PROBLEM REQUIREMENTS: Among the entries below, one stretch runs from the line that contains "none -> yellow slope E5:F5 level 1 top E" through the line that contains "lime brick O8". Repeat that stretch exactly, ends included, and only that.

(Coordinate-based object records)
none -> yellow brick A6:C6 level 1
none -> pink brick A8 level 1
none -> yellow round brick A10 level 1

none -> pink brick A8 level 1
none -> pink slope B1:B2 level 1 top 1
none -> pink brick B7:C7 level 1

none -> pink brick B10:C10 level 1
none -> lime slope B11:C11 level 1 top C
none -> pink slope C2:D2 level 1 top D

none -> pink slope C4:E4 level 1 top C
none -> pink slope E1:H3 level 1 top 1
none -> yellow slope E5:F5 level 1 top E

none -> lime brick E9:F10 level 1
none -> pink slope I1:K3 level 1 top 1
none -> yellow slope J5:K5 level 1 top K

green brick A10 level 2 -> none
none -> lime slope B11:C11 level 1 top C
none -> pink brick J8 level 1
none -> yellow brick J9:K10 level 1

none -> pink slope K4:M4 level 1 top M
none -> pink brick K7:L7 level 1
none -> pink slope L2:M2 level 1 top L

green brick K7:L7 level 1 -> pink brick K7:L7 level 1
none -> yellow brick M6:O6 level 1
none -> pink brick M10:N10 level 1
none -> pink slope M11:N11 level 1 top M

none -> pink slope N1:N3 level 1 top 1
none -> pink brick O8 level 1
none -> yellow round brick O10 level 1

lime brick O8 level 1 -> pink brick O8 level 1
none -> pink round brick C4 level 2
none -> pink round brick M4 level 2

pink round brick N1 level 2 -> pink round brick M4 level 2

EXERCISE ANSWER:
none -> yellow slope E5:F5 level 1 top E

none -> lime brick E9:F10 level 1
none -> pink slope I1:K3 level 1 top 1
none -> yellow slope J5:K5 level 1 top K

green brick A10 level 2 -> none
none -> lime slope B11:C11 level 1 top C
none -> pink brick J8 level 1
none -> yellow brick J9:K10 level 1

none -> pink slope K4:M4 level 1 top M
none -> pink brick K7:L7 level 1
none -> pink slope L2:M2 level 1 top L

green brick K7:L7 level 1 -> pink brick K7:L7 level 1
none -> yellow brick M6:O6 level 1
none -> pink brick M10:N10 level 1
none -> pink slope M11:N11 level 1 top M

none -> pink slope N1:N3 level 1 top 1
none -> pink brick O8 level 1
none -> yellow round brick O10 level 1

lime brick O8 level 1 -> pink brick O8 level 1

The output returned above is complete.